ACTION ITEM.
Your task is to repeat the entries word for word while leaving out the pictures.

↓↓↓

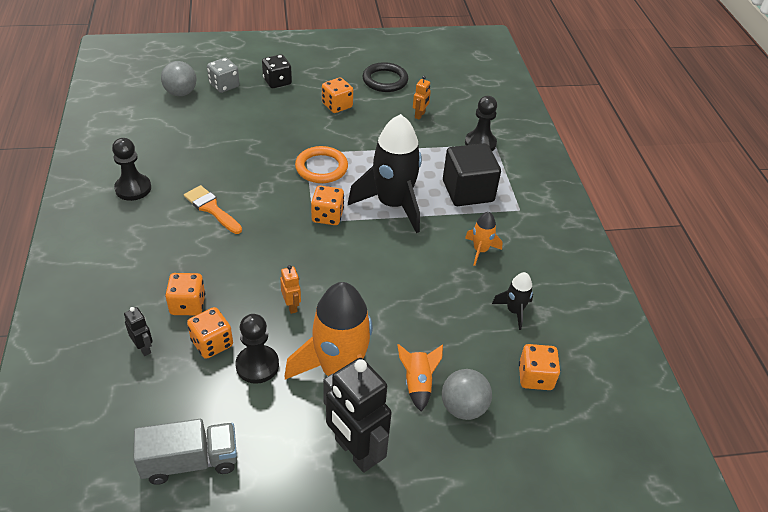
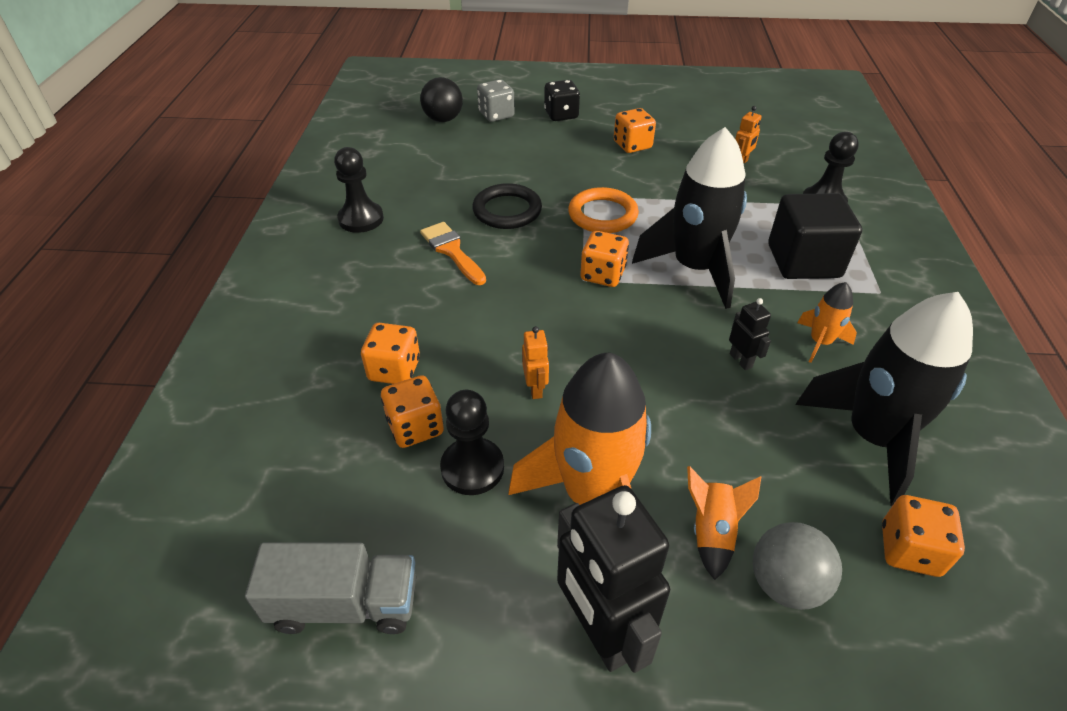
camera: 15 degrees right, 0 degrees up
black robot [124,307,153,356] -> black robot moved to [729,298,771,370]
grey ball [161,61,196,96] -> black ball [420,77,463,122]
black ring [363,62,408,92] -> black ring moved to [472,183,542,229]
black rocket [492,272,533,330] -> black rocket [795,292,973,506], size x2.15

↑↑↑

RESULT BELOW.
camera: 15 degrees right, 0 degrees up
black robot [124,307,153,356] -> black robot moved to [729,298,771,370]
grey ball [161,61,196,96] -> black ball [420,77,463,122]
black ring [363,62,408,92] -> black ring moved to [472,183,542,229]
black rocket [492,272,533,330] -> black rocket [795,292,973,506], size x2.15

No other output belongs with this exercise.